◆ Record extracts ◆
____________________

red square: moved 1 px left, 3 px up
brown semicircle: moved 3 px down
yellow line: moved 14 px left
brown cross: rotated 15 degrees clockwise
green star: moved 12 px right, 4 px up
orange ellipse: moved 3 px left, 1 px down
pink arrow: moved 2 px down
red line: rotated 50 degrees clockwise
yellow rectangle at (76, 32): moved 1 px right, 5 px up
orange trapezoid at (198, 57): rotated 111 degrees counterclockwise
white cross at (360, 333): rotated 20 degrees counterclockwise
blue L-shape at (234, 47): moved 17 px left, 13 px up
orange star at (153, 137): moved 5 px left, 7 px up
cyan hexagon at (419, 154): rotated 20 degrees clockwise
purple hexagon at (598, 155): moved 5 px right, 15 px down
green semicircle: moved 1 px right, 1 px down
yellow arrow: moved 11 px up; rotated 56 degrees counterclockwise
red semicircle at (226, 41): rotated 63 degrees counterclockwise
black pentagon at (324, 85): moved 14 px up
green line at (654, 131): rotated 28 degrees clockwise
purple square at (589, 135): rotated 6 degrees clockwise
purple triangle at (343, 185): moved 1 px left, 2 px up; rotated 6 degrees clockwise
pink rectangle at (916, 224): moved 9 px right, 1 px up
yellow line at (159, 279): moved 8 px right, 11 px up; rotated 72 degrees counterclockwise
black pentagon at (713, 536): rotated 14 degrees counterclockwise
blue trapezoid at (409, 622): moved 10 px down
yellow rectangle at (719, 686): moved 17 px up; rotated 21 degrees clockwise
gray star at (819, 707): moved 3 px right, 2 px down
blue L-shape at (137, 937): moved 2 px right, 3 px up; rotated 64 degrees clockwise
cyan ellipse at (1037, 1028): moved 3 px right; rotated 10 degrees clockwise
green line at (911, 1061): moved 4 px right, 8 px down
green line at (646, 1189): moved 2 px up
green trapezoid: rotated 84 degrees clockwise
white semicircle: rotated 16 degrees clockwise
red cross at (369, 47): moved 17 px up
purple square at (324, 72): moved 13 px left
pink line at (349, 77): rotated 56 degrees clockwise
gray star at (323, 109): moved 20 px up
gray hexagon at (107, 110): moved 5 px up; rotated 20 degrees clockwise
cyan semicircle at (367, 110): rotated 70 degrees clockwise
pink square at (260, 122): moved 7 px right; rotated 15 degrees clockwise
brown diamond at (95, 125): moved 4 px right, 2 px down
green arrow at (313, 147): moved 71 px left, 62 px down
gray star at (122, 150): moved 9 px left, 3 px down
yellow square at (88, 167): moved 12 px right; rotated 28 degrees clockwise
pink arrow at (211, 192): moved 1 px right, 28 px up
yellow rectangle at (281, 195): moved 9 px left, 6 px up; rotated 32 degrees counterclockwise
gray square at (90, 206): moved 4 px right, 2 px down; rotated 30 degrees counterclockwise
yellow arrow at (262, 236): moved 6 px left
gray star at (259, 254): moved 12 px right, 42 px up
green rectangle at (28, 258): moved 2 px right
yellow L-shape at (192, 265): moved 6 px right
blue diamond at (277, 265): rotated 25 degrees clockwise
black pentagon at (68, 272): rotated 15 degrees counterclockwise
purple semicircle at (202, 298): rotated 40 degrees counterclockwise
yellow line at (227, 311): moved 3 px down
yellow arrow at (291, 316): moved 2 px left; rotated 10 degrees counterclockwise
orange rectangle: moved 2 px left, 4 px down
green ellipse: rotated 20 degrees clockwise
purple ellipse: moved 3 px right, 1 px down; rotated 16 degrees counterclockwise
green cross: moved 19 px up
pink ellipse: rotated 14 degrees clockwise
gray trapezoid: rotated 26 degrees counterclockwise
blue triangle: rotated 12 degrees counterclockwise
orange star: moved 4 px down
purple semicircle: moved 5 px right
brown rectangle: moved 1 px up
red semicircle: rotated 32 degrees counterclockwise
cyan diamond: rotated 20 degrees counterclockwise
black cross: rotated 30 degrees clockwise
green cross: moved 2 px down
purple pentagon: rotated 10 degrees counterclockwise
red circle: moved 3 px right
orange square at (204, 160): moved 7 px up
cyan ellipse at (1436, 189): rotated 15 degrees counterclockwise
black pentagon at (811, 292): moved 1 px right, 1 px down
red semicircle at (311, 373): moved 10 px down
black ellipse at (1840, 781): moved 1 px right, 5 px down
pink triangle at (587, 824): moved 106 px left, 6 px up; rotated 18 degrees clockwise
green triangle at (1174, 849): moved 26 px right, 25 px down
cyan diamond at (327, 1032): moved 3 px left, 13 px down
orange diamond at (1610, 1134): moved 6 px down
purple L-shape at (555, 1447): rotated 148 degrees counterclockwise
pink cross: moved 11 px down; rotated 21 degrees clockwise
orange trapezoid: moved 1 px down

____________________

◆ Task objective ◆
Using the entries above, give back exactly the line containing "brown diamond at", the line containing "yellow arrow at (262, 236): moved 6 px left", and every line between them, and nothing else.

◆ Solution ◆
brown diamond at (95, 125): moved 4 px right, 2 px down
green arrow at (313, 147): moved 71 px left, 62 px down
gray star at (122, 150): moved 9 px left, 3 px down
yellow square at (88, 167): moved 12 px right; rotated 28 degrees clockwise
pink arrow at (211, 192): moved 1 px right, 28 px up
yellow rectangle at (281, 195): moved 9 px left, 6 px up; rotated 32 degrees counterclockwise
gray square at (90, 206): moved 4 px right, 2 px down; rotated 30 degrees counterclockwise
yellow arrow at (262, 236): moved 6 px left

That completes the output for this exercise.